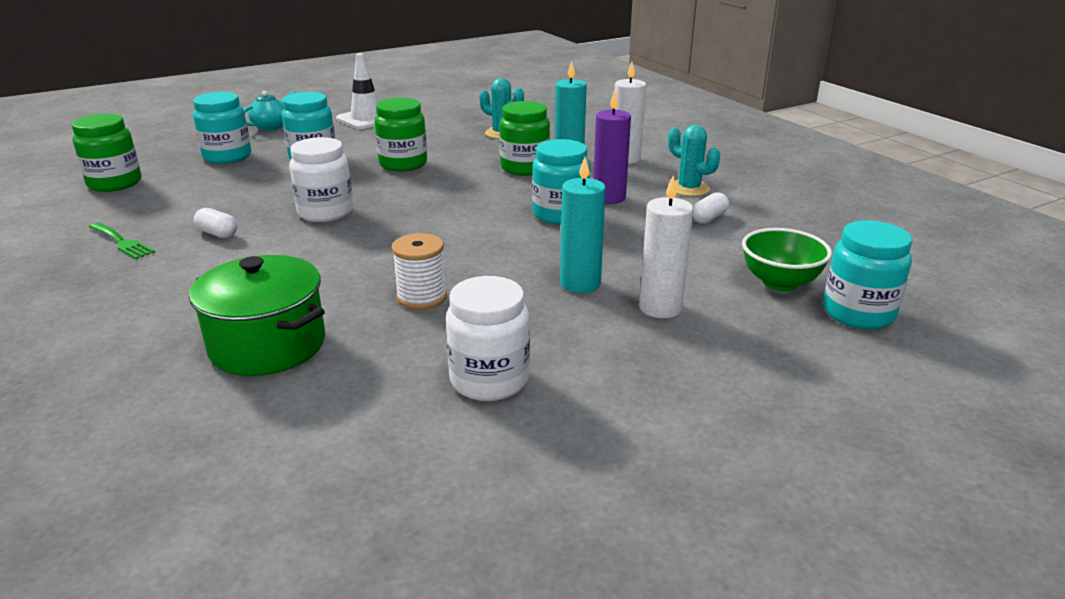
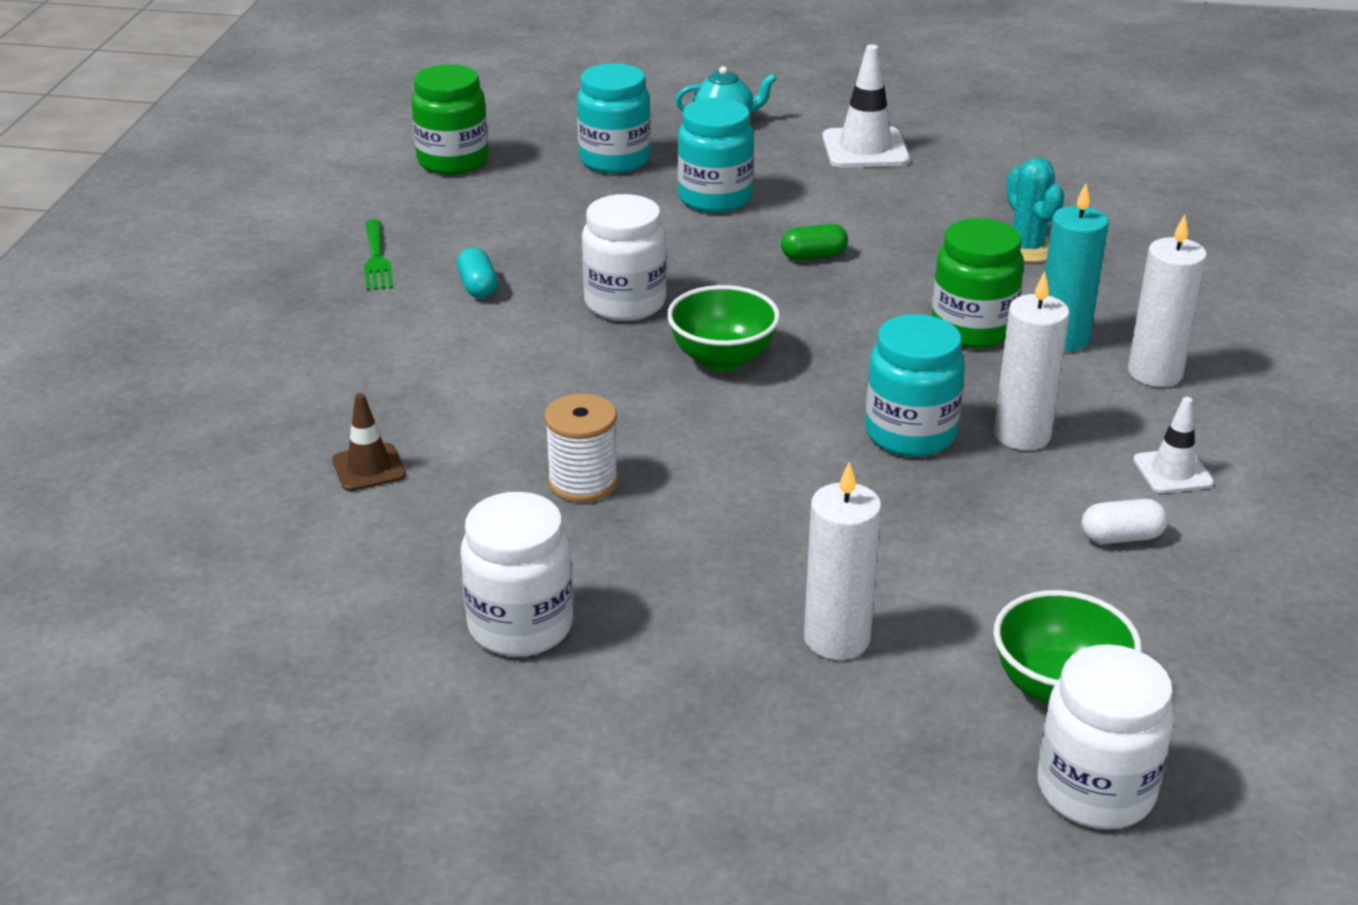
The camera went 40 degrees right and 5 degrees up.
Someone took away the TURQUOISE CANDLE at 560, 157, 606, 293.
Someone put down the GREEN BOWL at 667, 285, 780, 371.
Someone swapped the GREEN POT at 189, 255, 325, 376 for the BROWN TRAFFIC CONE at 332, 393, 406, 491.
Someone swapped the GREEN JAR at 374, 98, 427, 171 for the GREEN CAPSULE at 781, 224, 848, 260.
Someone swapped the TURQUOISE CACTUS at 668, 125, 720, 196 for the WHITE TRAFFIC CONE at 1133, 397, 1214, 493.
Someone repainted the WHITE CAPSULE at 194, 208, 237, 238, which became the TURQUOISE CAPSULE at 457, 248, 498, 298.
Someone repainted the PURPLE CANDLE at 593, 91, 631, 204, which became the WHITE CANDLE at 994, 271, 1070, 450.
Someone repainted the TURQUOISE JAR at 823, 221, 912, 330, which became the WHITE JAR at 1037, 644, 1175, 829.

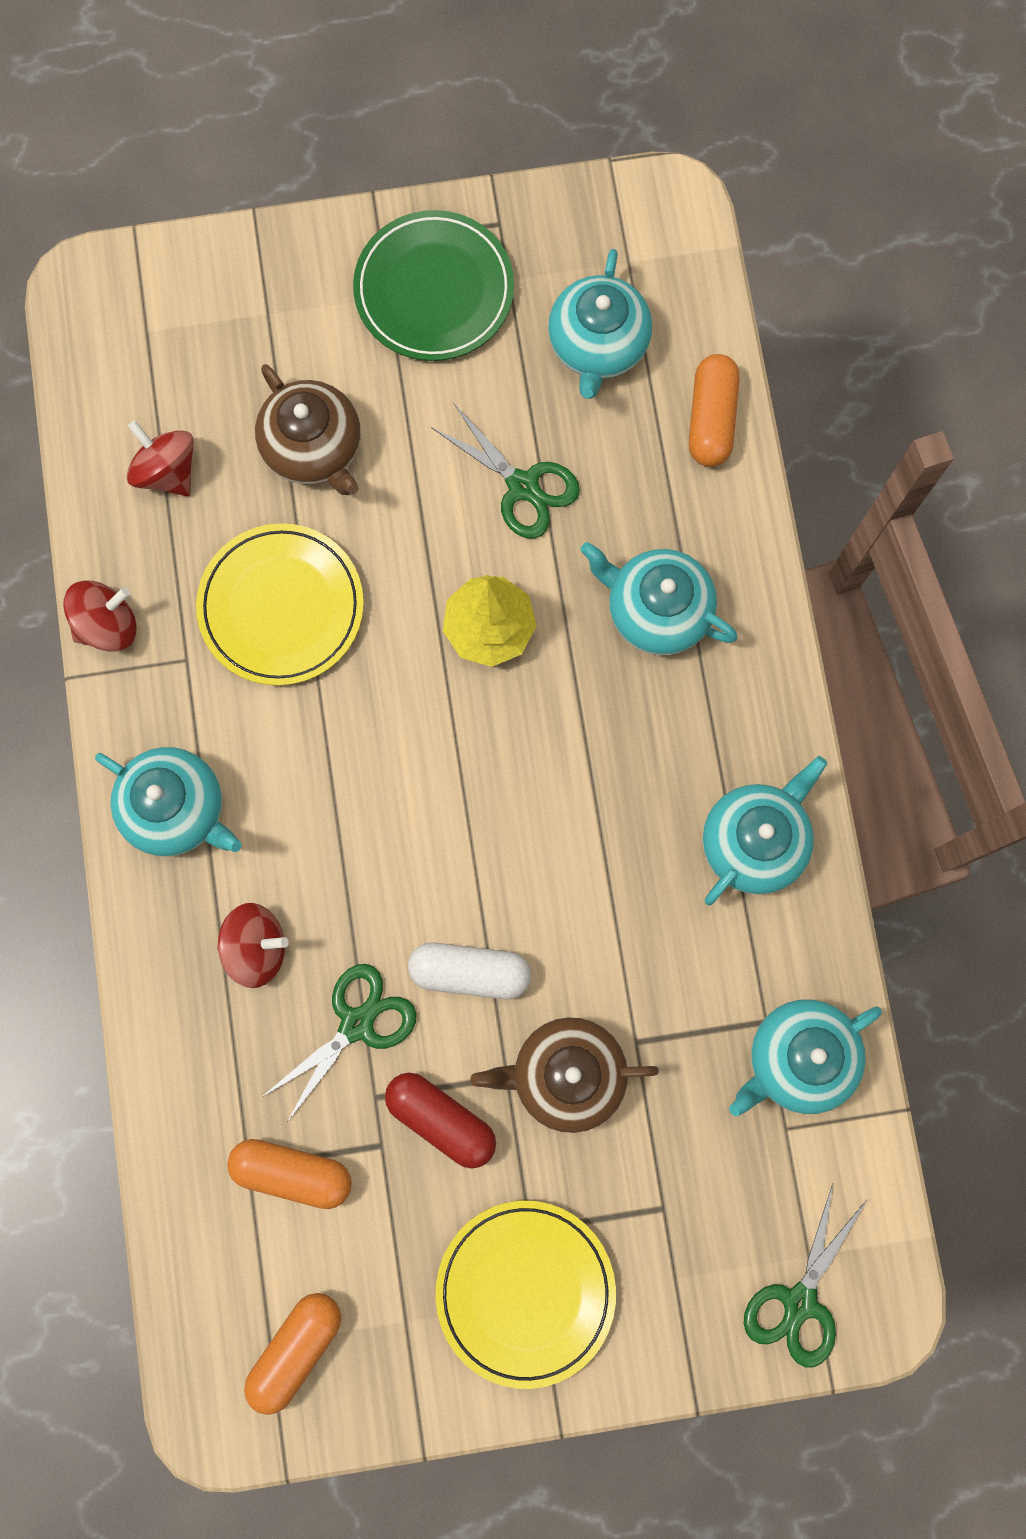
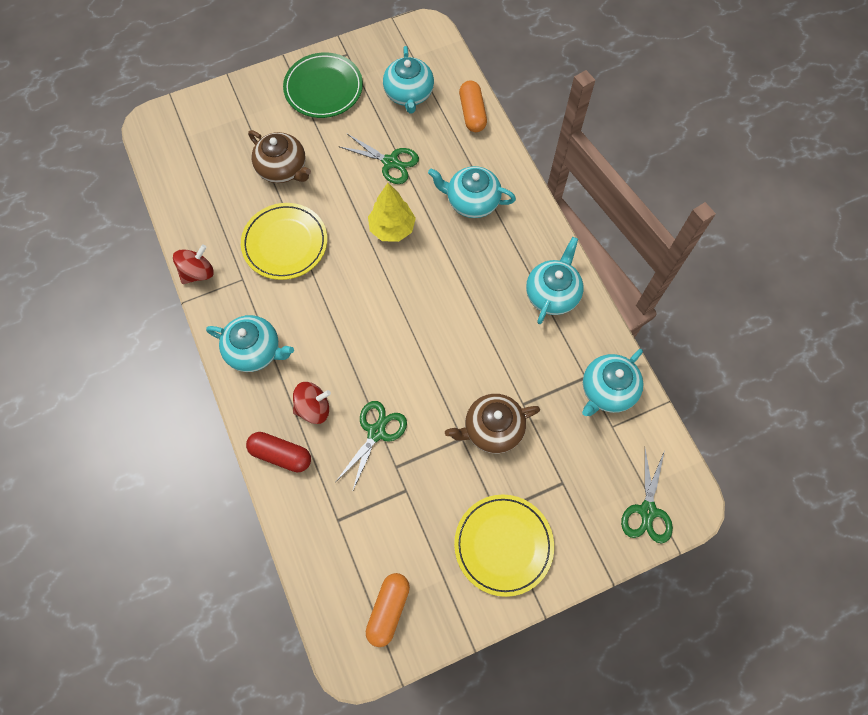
The camera went 15 degrees left and 10 degrees down.
Someone took away the RED SPINNING TOP at 126, 420, 194, 496.
Someone took away the ORANGE CAPSULE at 227, 1139, 352, 1209.
Someone took away the WHITE CAPSULE at 408, 943, 531, 1000.
Someone carried the RED CAPSULE from 385, 1073, 496, 1168 to 246, 432, 311, 472.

◆ ◆ ◆ ◆

*What you will do*: Using the entries above, repeat only the lines from the one containing "Someone swapped the GREEN JAR" through the one containing "Someone swapped the TURQUOISE", end lines included.

*Response to this task*:
Someone swapped the GREEN JAR at 374, 98, 427, 171 for the GREEN CAPSULE at 781, 224, 848, 260.
Someone swapped the TURQUOISE CACTUS at 668, 125, 720, 196 for the WHITE TRAFFIC CONE at 1133, 397, 1214, 493.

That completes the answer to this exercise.